**Working data**.
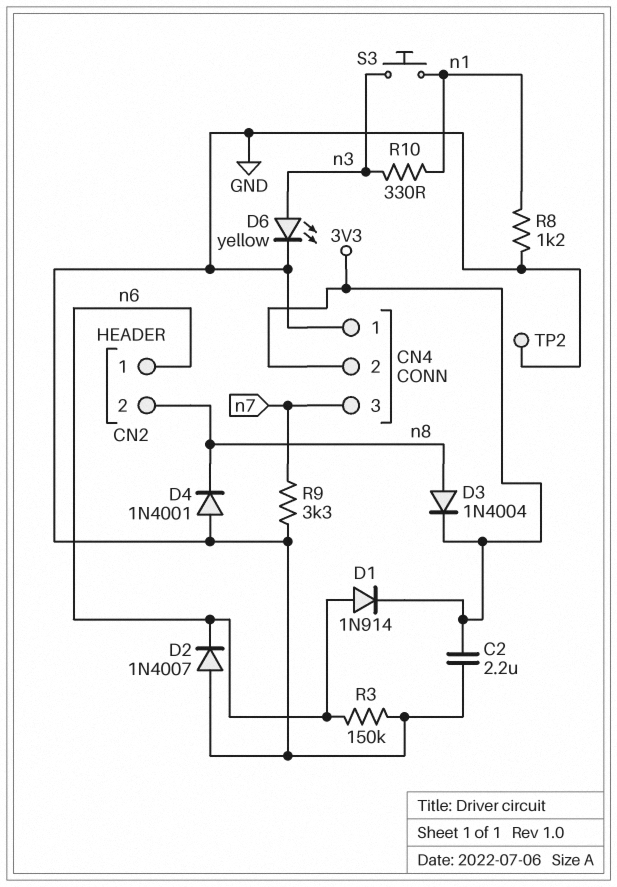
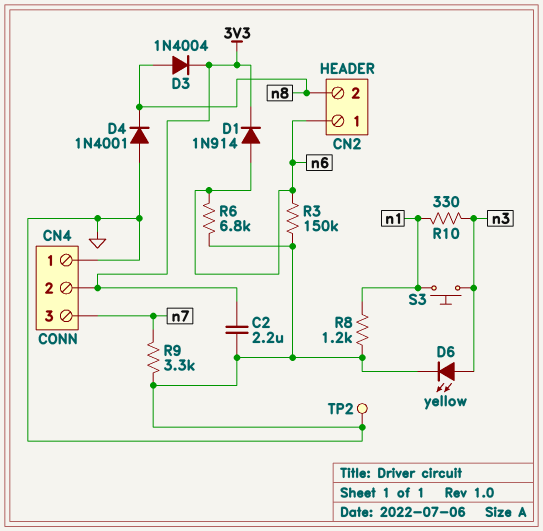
D2: diode 1N4007 (A GND, K n6) -> none
R6: none -> 6.8k (GND, n6)

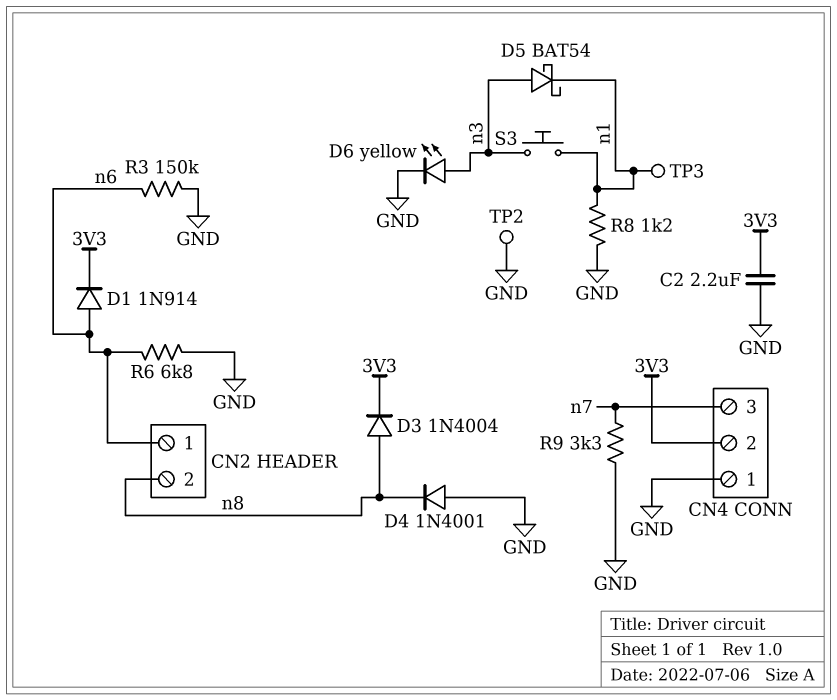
D5: none -> schottky BAT54 (A n3, K n1)
R10: 330 (n1, n3) -> none
TP3: none -> test point (n1)

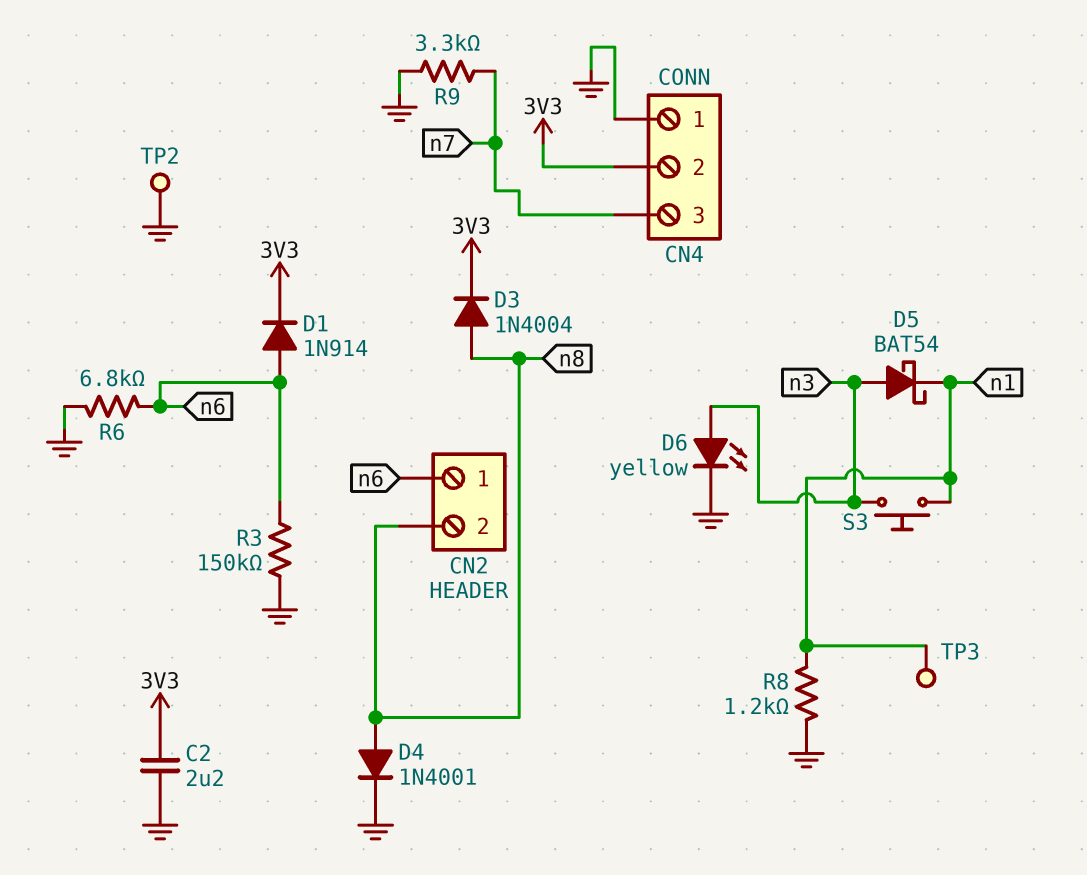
D4: diode 1N4001 (A GND, K n8) -> diode 1N4001 (A n8, K GND)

**Task statement**. Would you restate word for word each line from the one that holds "TP3: none -> test point (n1)" to the end of the material, both ends included, without the pictures?

**Solution to the problem**.
TP3: none -> test point (n1)

D4: diode 1N4001 (A GND, K n8) -> diode 1N4001 (A n8, K GND)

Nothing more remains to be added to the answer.